■ Exercise ■
Retype the lines of the material below, exactly and only, from the one containing "C7: none -> 68nF (GND, N_12)" through the last line, with pictures left out.

■ Given records ■

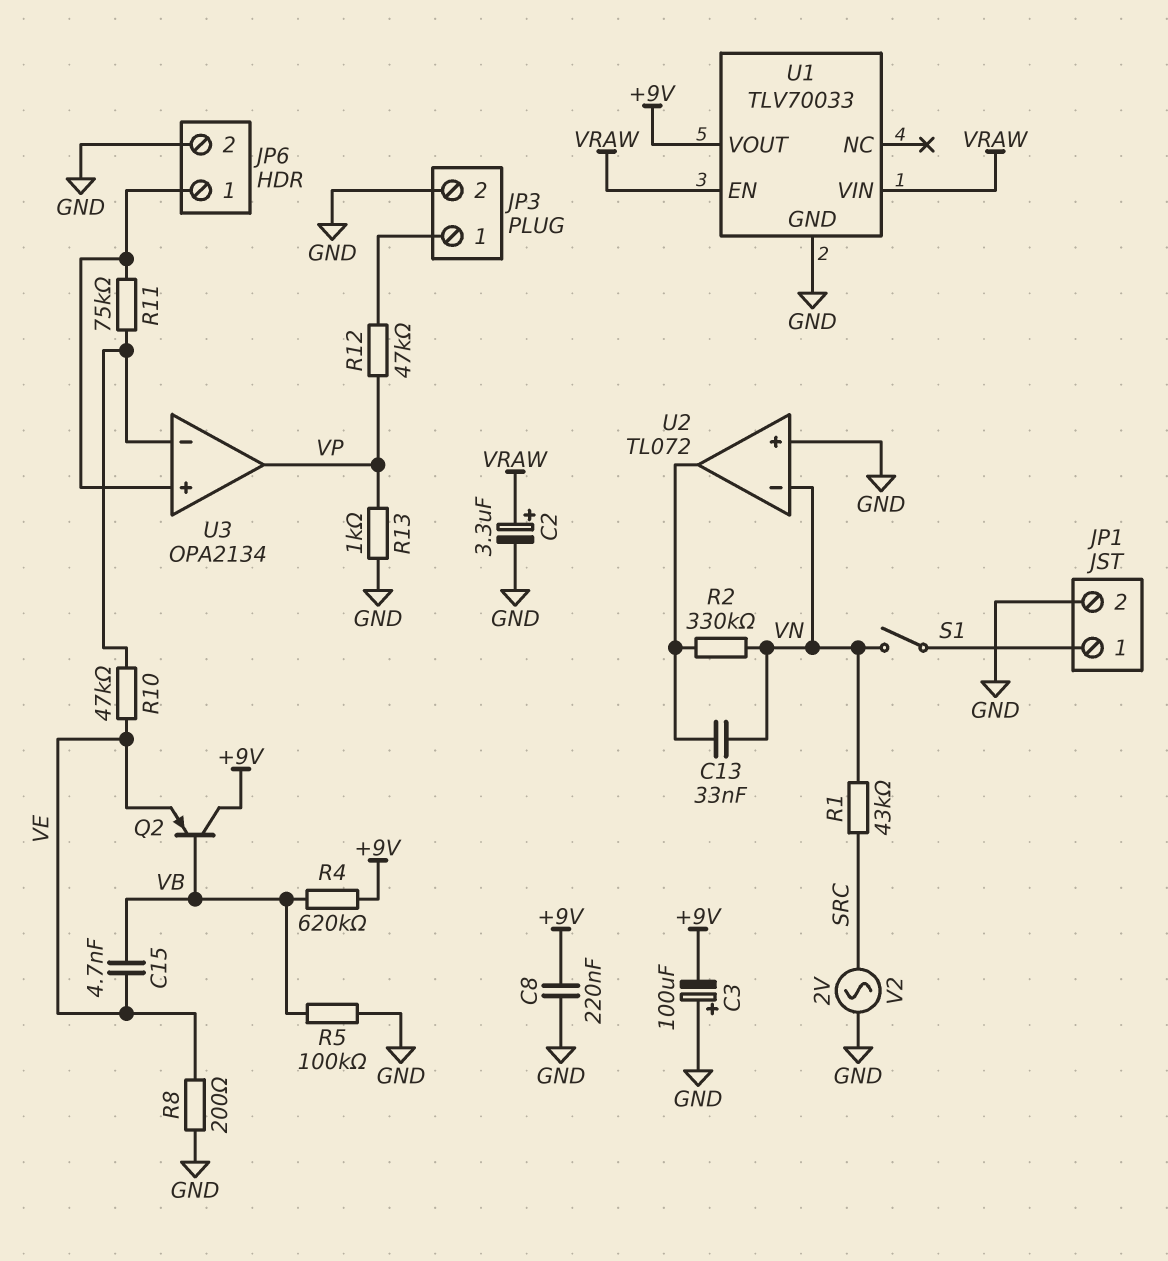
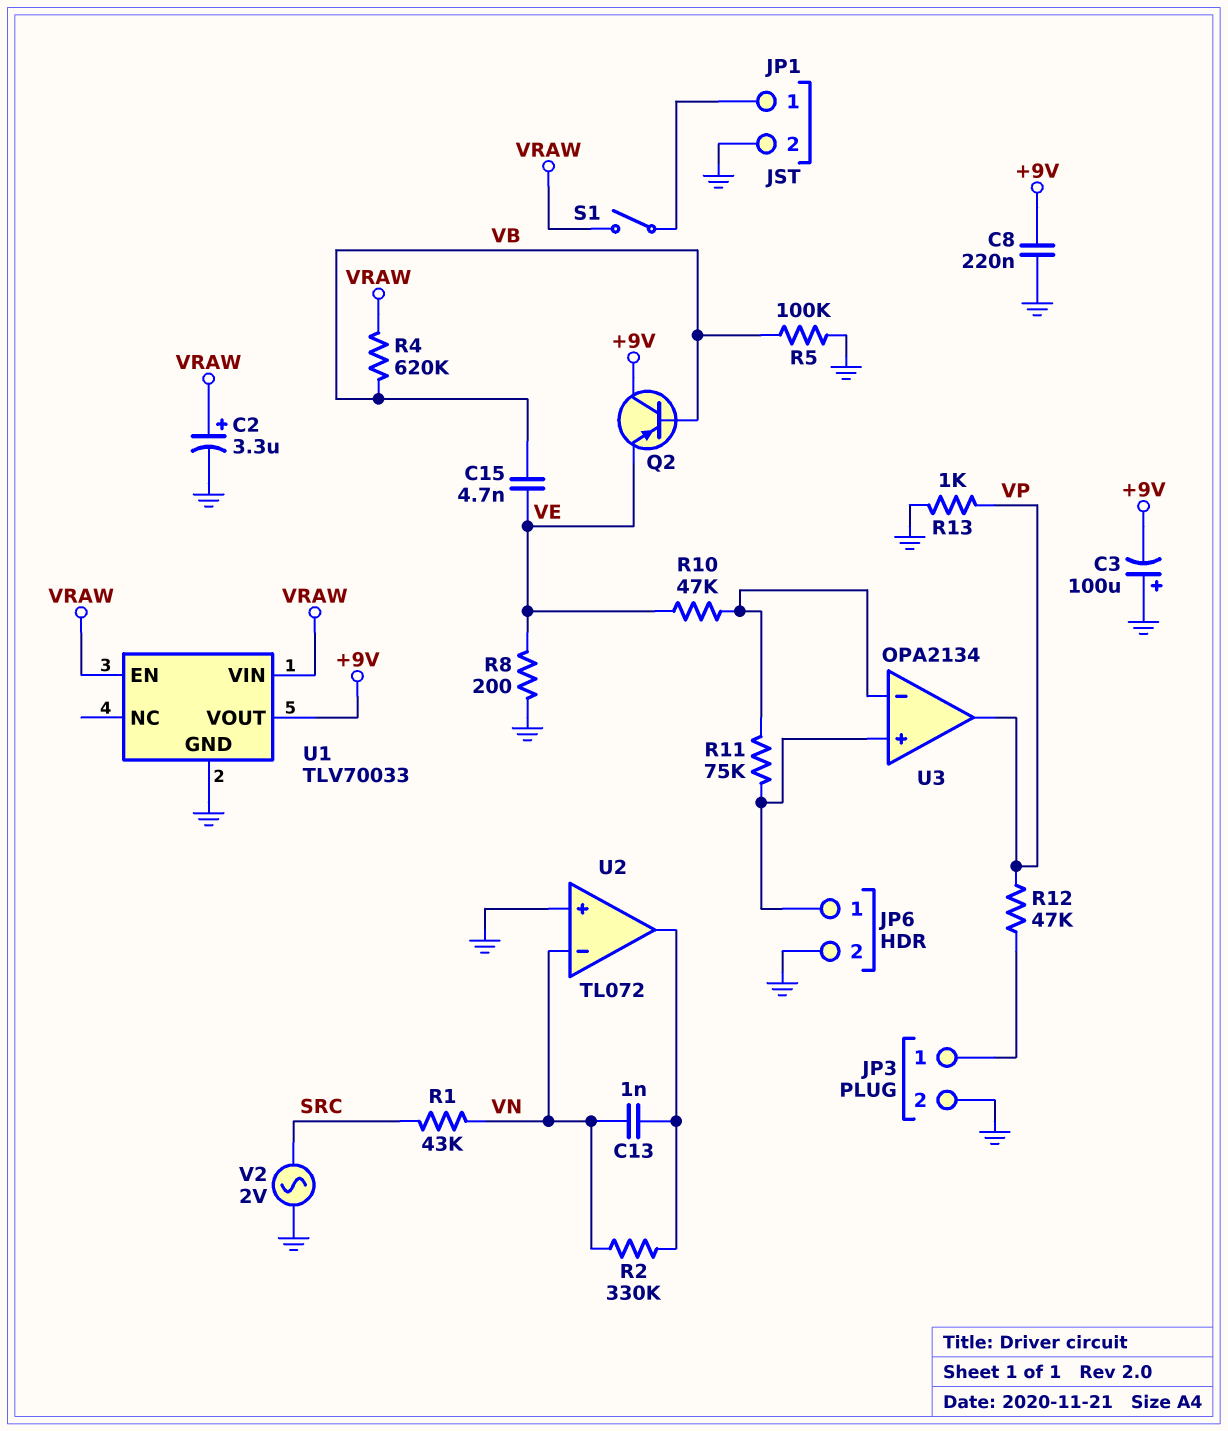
C13: 33nF (U2/out, VN) -> 1nF (U2/out, VN)
R4: 620k (+9V, VB) -> 620k (VB, VRAW)
S1: switch (JP1/1, VN) -> switch (JP1/1, VRAW)

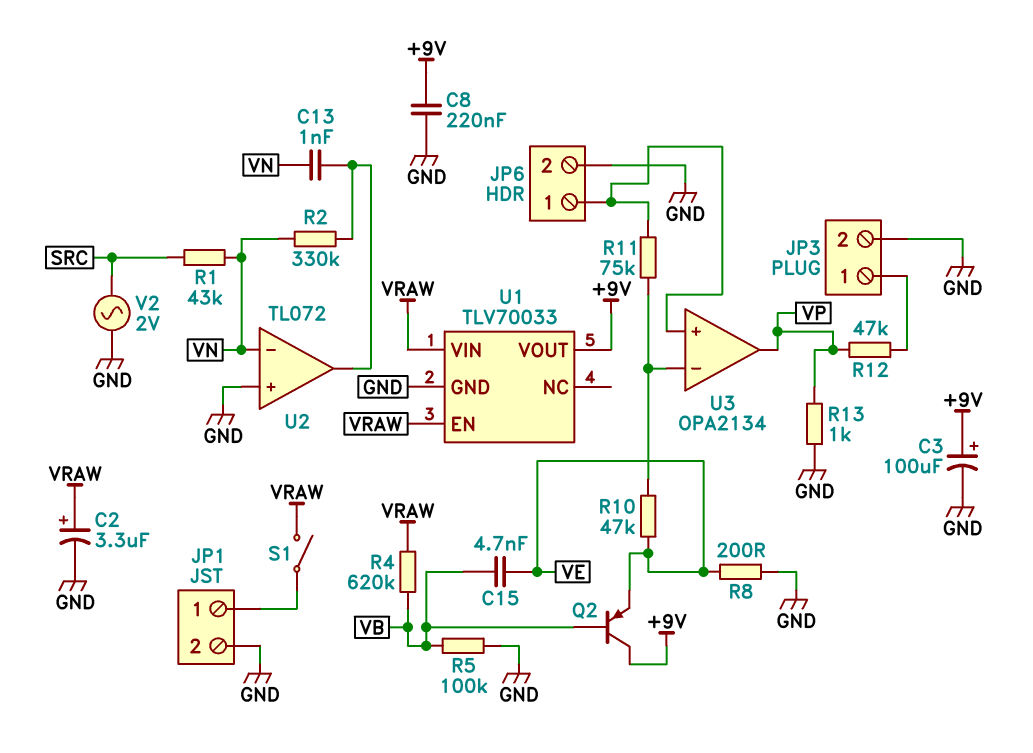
C3: 100uF (plus GND, minus +9V) -> 100uF (plus +9V, minus GND)

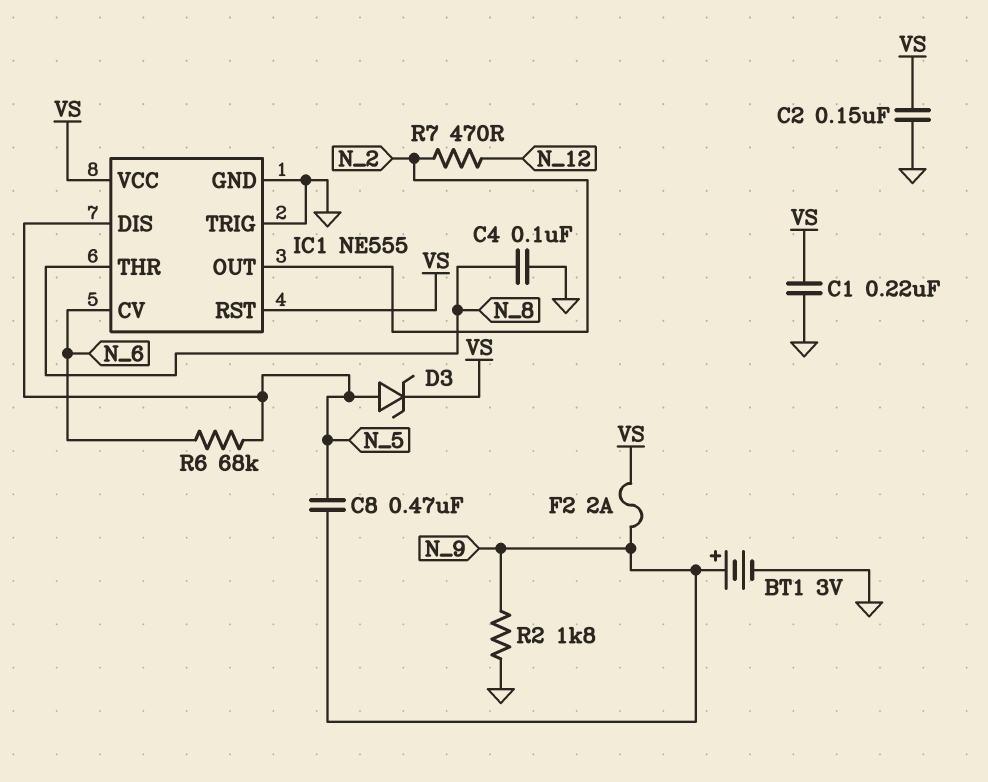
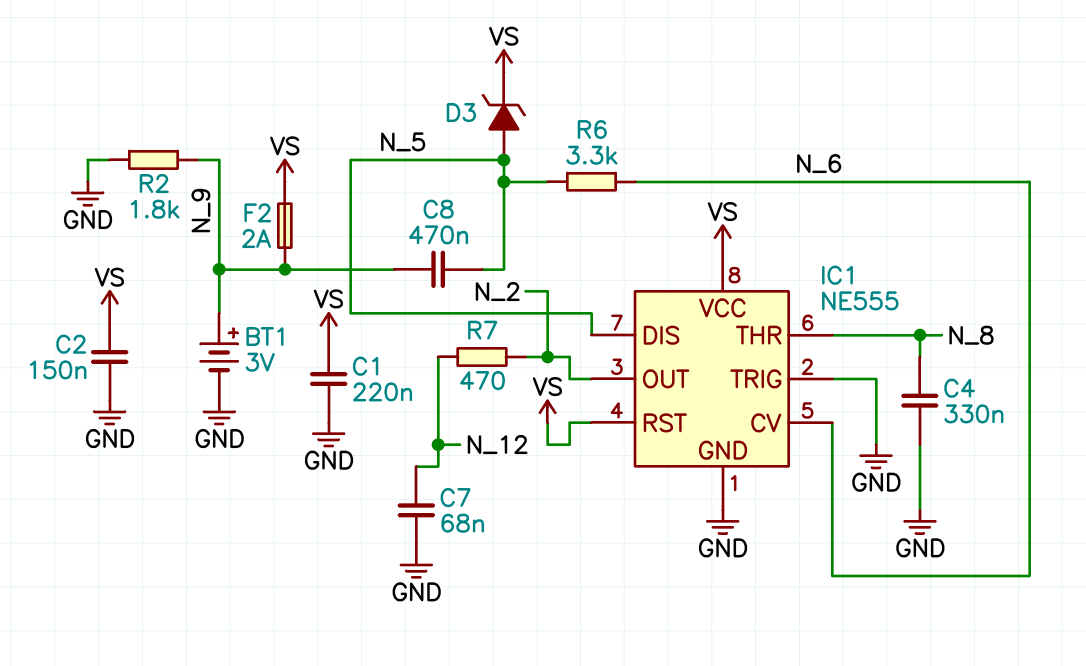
C4: 100nF (GND, N_8) -> 330nF (GND, N_8)
C7: none -> 68nF (GND, N_12)
R6: 68k (N_5, N_6) -> 3.3k (N_5, N_6)

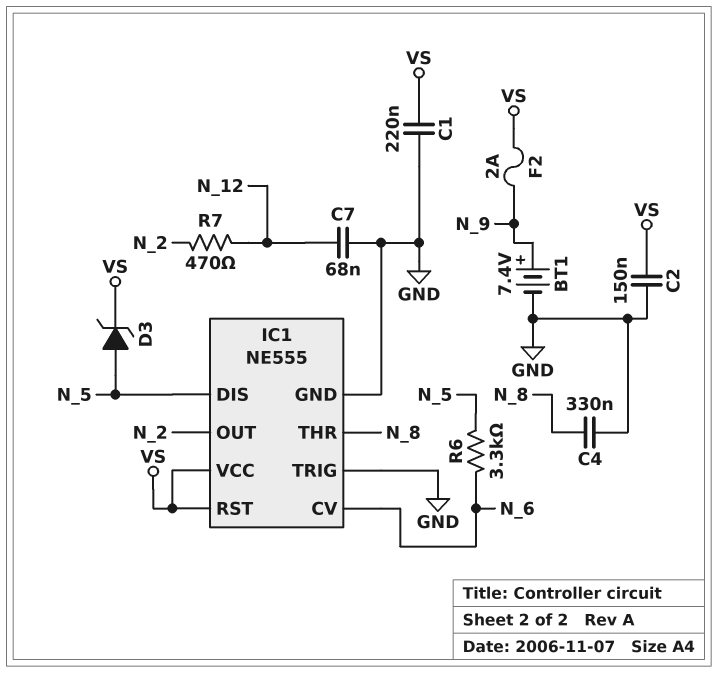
BT1: 3V (plus N_9, minus GND) -> 7.4V (plus N_9, minus GND)
C8: 470nF (N_5, N_9) -> none
R2: 1.8k (GND, N_9) -> none

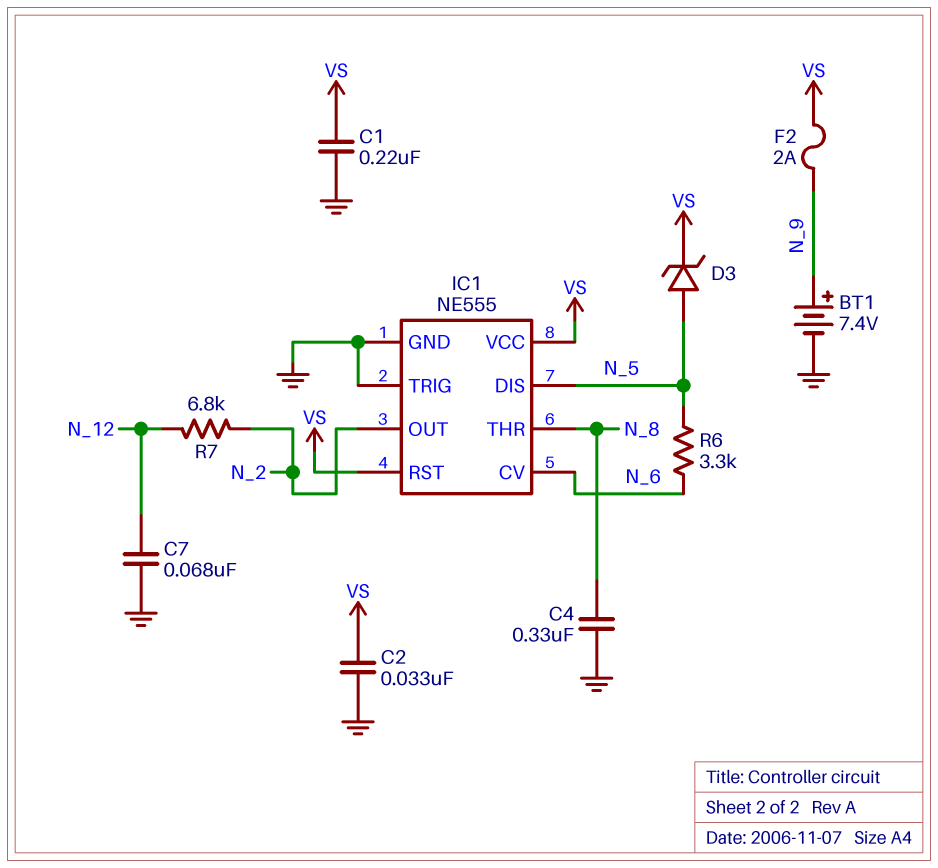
C2: 150nF (GND, VS) -> 33nF (GND, VS)
R7: 470 (N_2, N_12) -> 6.8k (N_2, N_12)

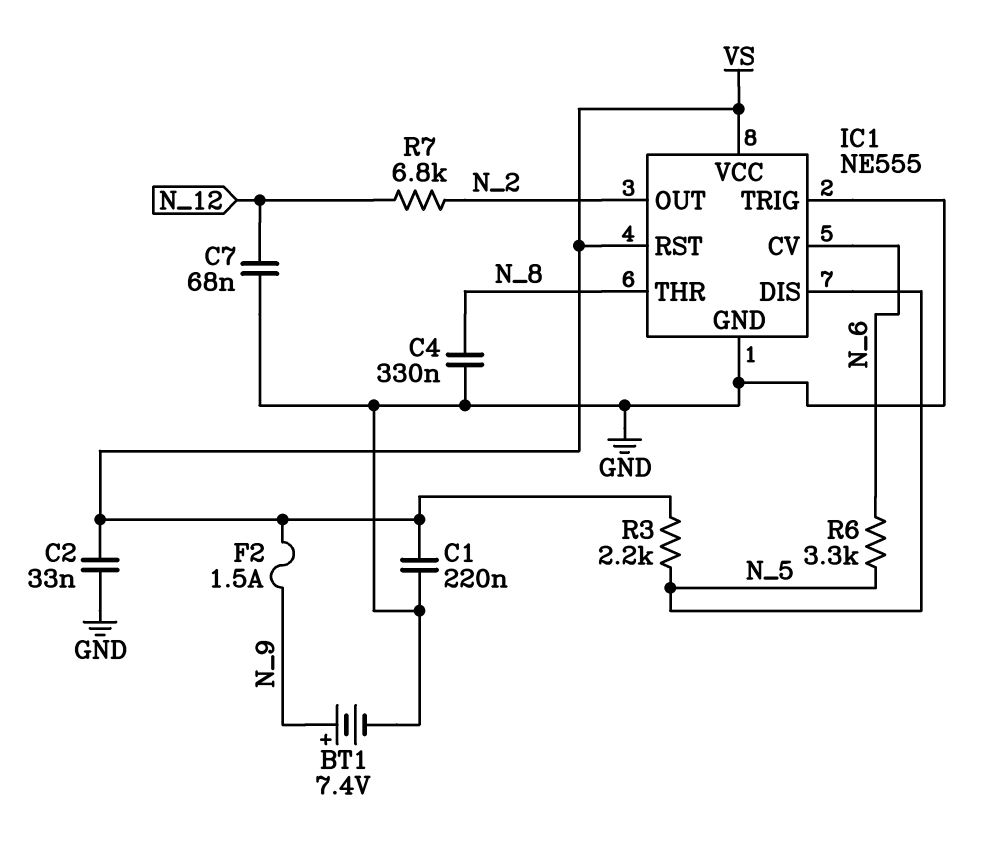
D3: zener (A N_5, K VS) -> none
F2: 2A (N_9, VS) -> 1.5A (N_9, VS)
R3: none -> 2.2k (N_5, VS)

■ Answer space ■
C7: none -> 68nF (GND, N_12)
R6: 68k (N_5, N_6) -> 3.3k (N_5, N_6)

BT1: 3V (plus N_9, minus GND) -> 7.4V (plus N_9, minus GND)
C8: 470nF (N_5, N_9) -> none
R2: 1.8k (GND, N_9) -> none

C2: 150nF (GND, VS) -> 33nF (GND, VS)
R7: 470 (N_2, N_12) -> 6.8k (N_2, N_12)

D3: zener (A N_5, K VS) -> none
F2: 2A (N_9, VS) -> 1.5A (N_9, VS)
R3: none -> 2.2k (N_5, VS)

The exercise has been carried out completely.